---------- Records for the exercise ----------
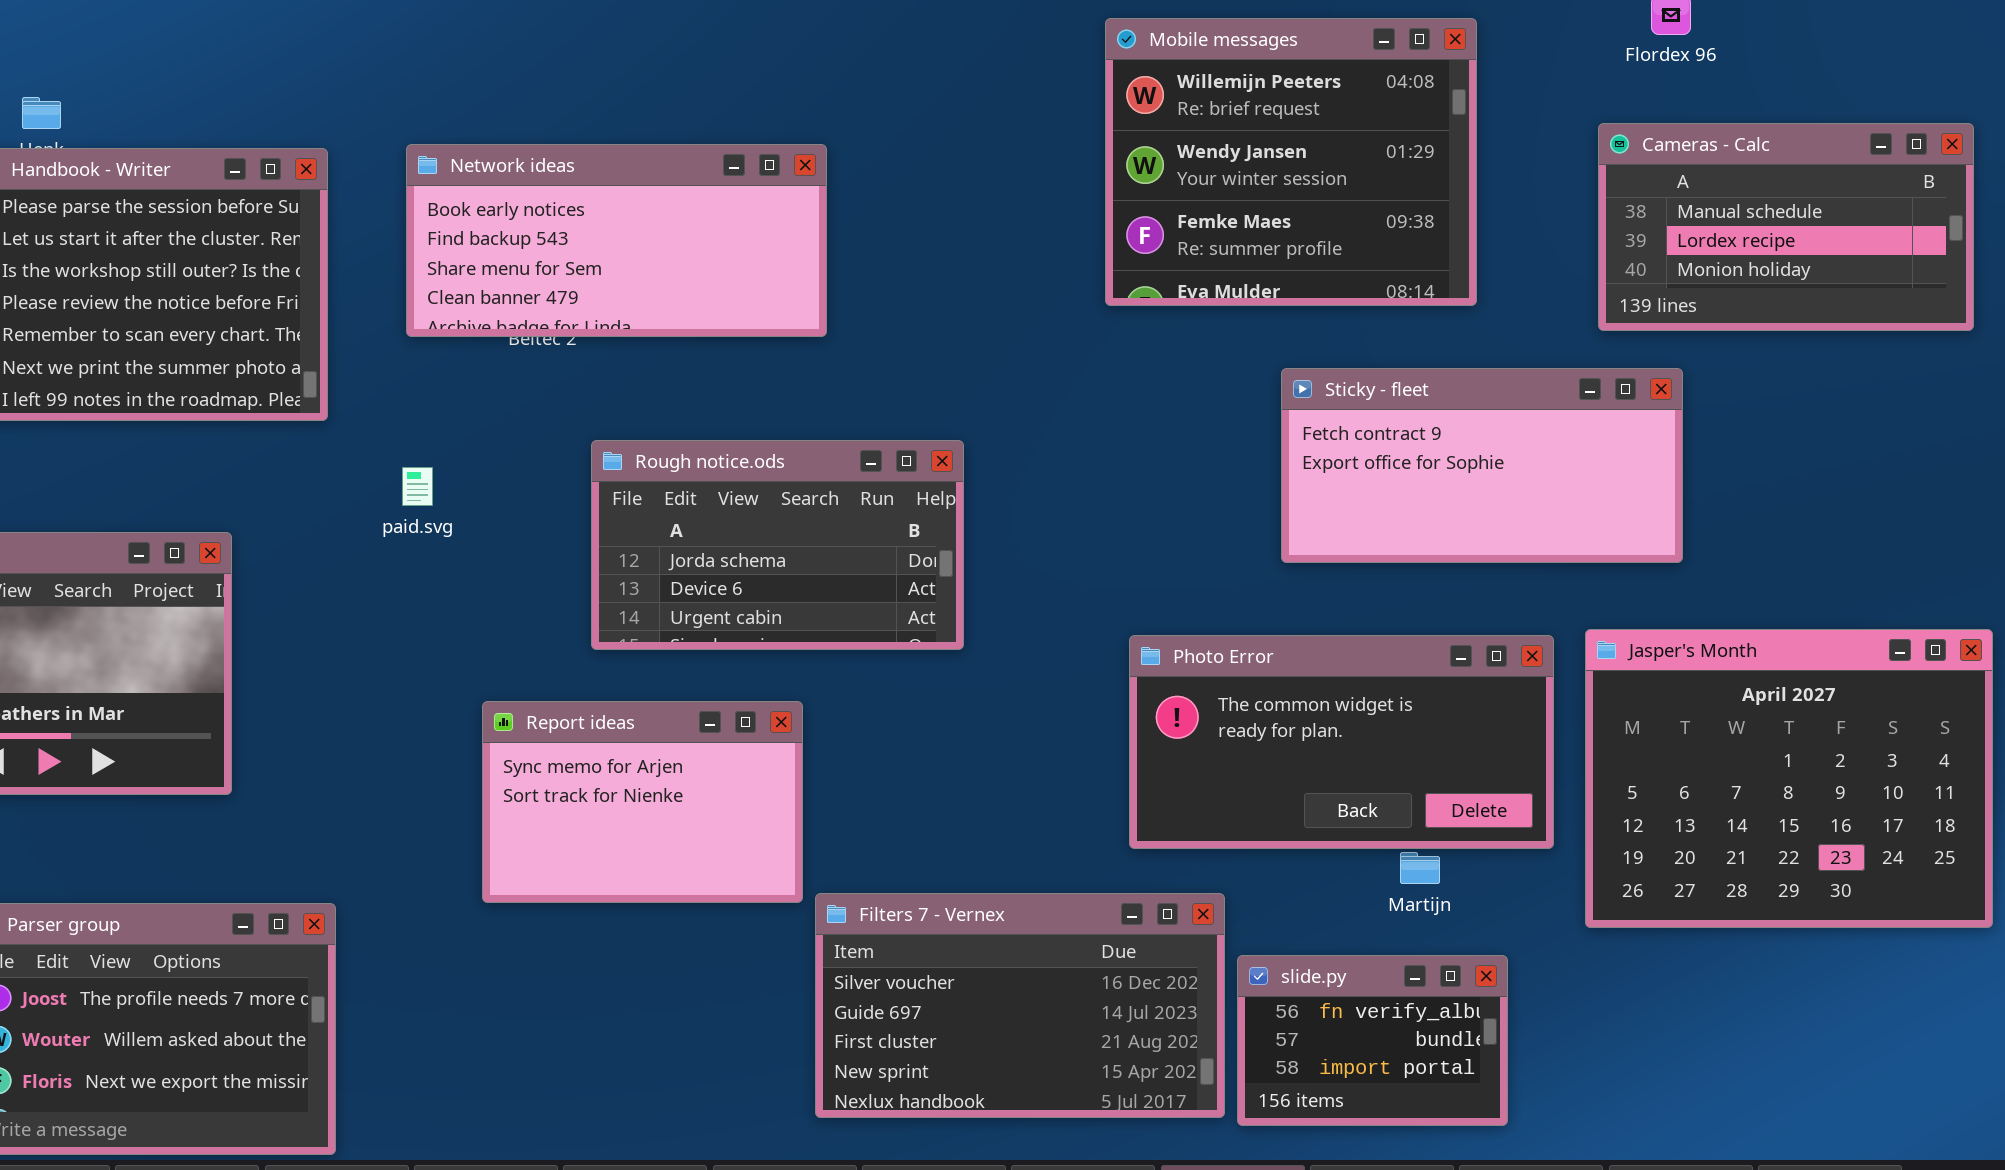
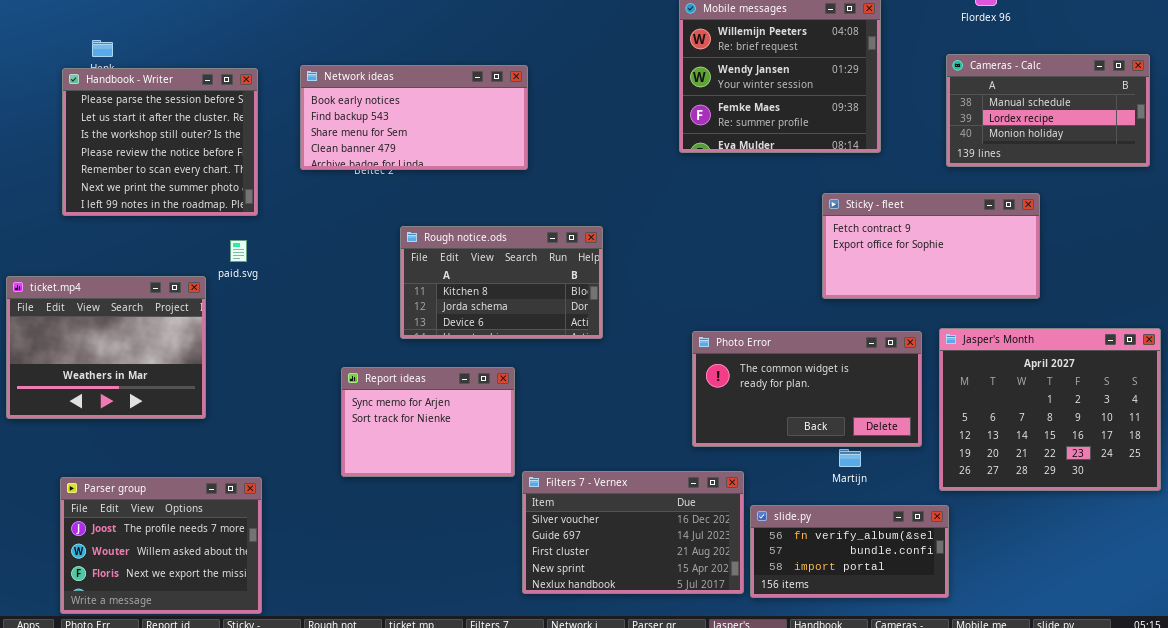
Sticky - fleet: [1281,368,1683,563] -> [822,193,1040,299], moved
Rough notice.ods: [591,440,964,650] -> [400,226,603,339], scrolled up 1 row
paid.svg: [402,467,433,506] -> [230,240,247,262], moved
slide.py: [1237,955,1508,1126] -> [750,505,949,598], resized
----------
---------- Records for the exercise ----------
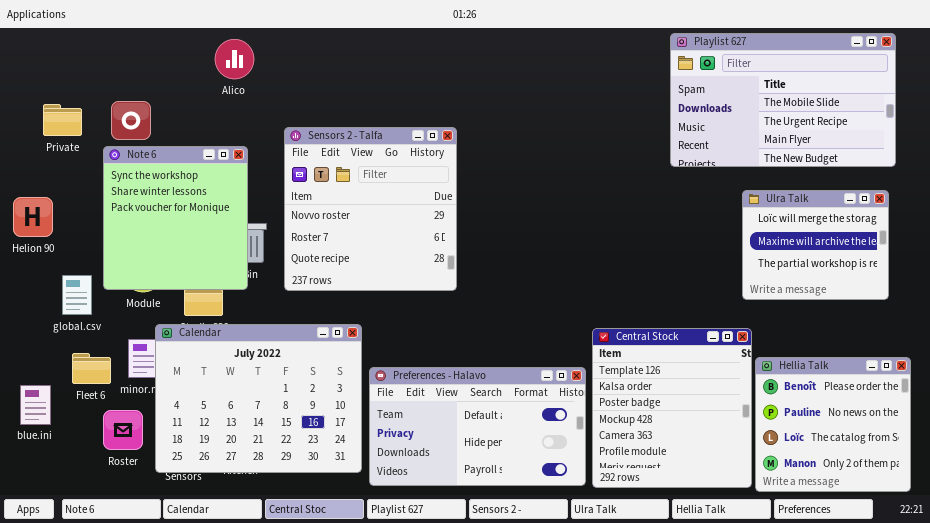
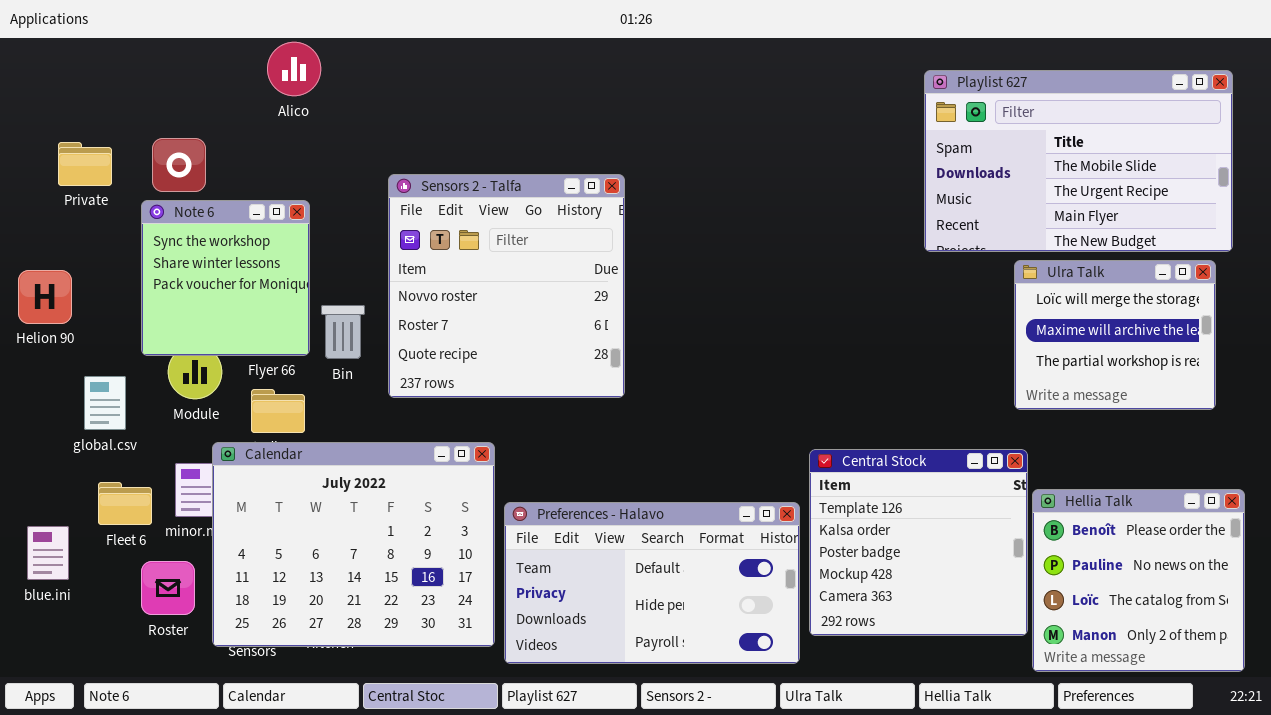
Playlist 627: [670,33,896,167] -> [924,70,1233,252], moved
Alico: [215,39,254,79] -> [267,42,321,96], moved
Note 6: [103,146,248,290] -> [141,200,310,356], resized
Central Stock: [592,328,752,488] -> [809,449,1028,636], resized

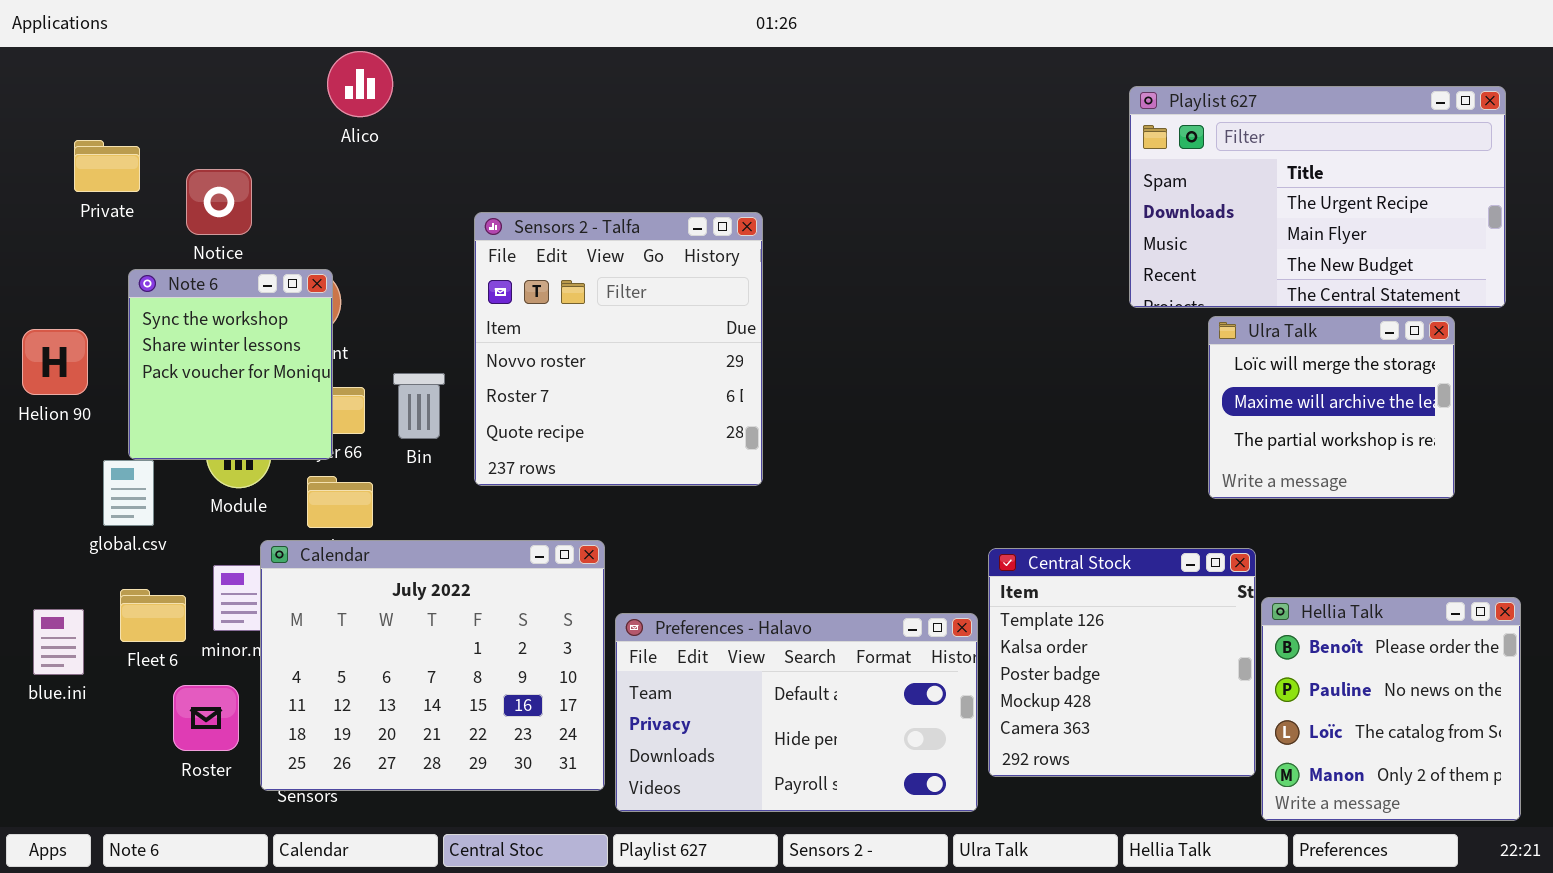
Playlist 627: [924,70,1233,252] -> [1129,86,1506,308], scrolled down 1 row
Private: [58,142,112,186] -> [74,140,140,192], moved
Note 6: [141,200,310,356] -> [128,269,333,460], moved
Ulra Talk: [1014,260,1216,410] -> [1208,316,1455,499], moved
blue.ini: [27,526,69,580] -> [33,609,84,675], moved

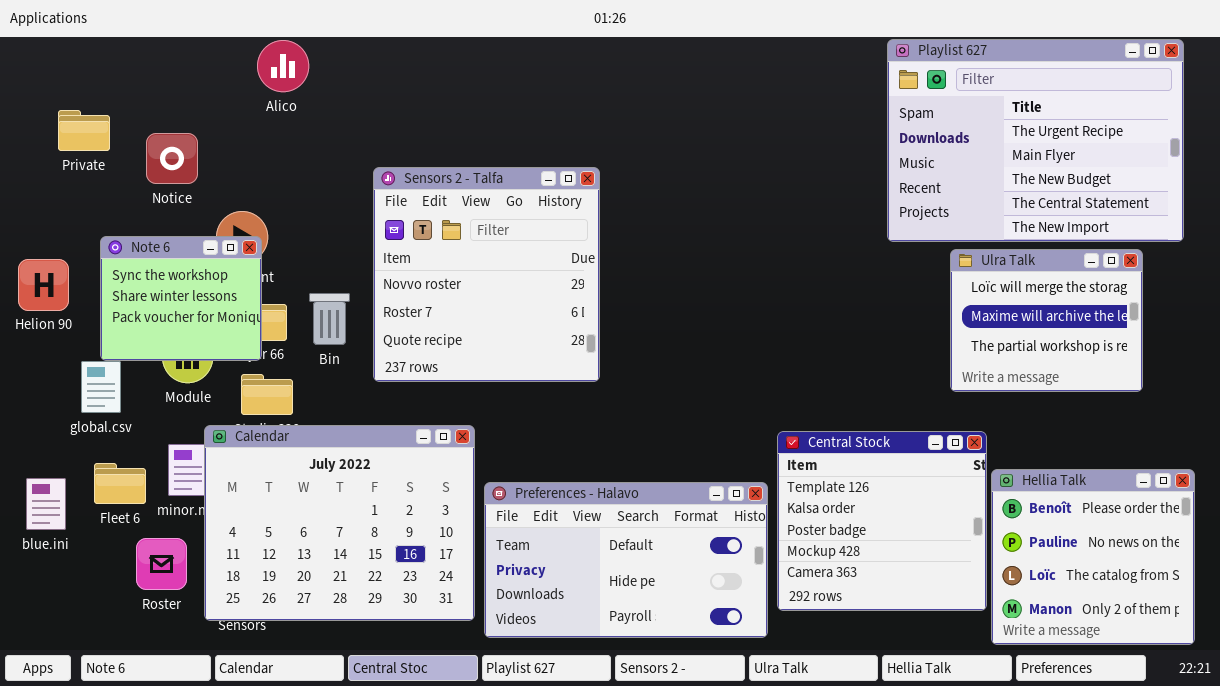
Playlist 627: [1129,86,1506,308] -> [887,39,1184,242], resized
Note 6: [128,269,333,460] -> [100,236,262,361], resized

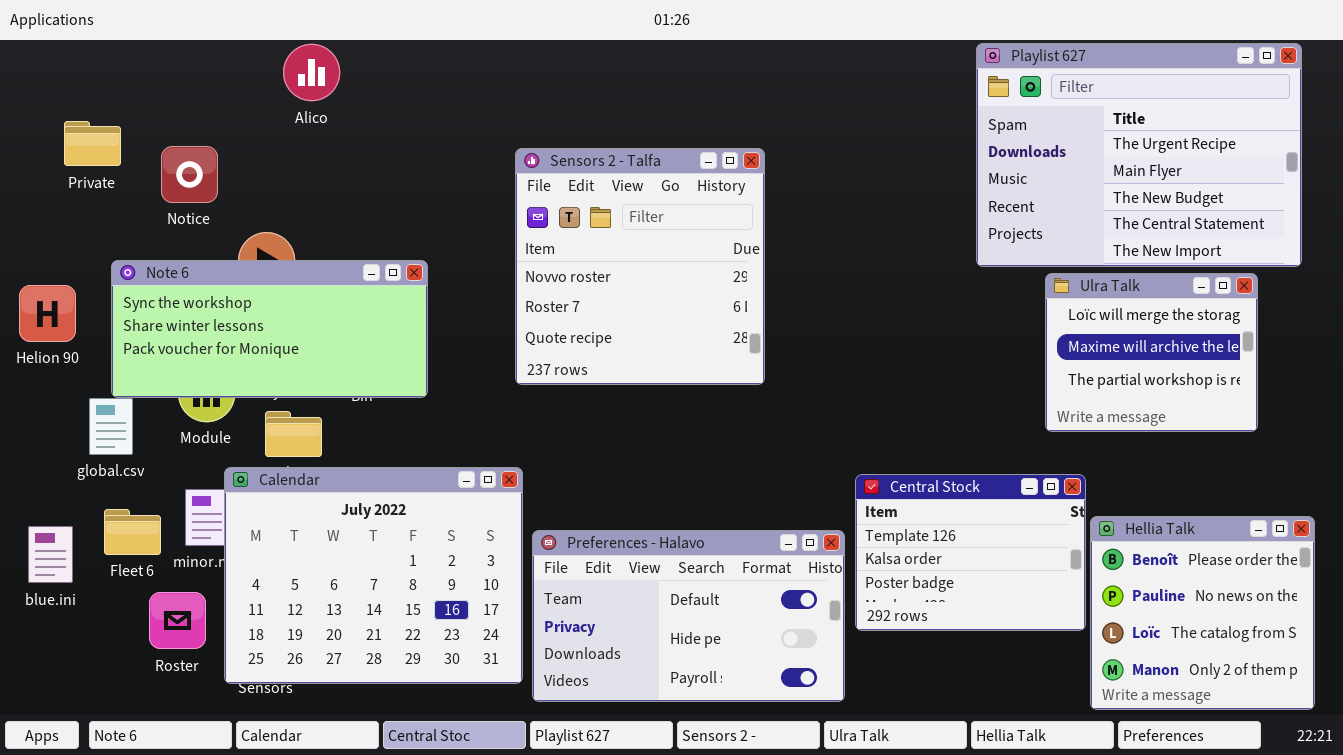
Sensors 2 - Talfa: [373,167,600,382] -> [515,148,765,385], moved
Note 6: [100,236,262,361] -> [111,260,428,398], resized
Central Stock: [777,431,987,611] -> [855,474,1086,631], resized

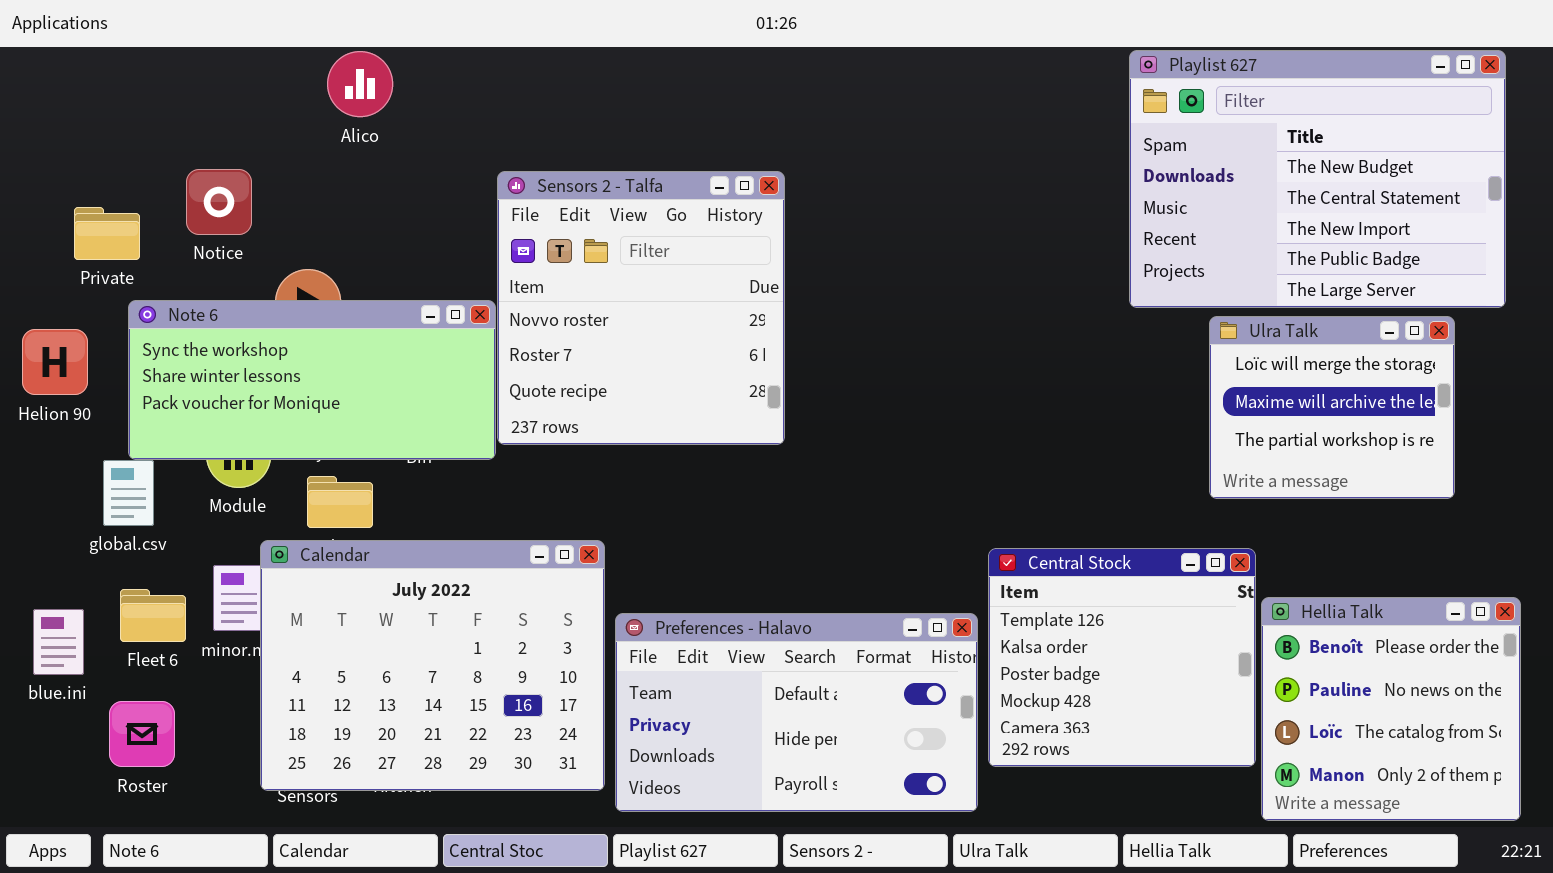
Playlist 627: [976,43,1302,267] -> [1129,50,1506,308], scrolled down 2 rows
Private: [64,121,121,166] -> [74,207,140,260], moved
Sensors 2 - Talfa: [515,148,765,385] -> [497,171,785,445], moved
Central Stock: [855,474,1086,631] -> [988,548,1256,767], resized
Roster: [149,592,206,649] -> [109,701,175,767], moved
----------
Reproduce exactly the lines above that run from the one with "Note 6: [103,146,248,290]" to the one with "blue.ini: [27,526,69,580] ->", both included, leaving pictures out.

Note 6: [103,146,248,290] -> [141,200,310,356], resized
Central Stock: [592,328,752,488] -> [809,449,1028,636], resized

Playlist 627: [924,70,1233,252] -> [1129,86,1506,308], scrolled down 1 row
Private: [58,142,112,186] -> [74,140,140,192], moved
Note 6: [141,200,310,356] -> [128,269,333,460], moved
Ulra Talk: [1014,260,1216,410] -> [1208,316,1455,499], moved
blue.ini: [27,526,69,580] -> [33,609,84,675], moved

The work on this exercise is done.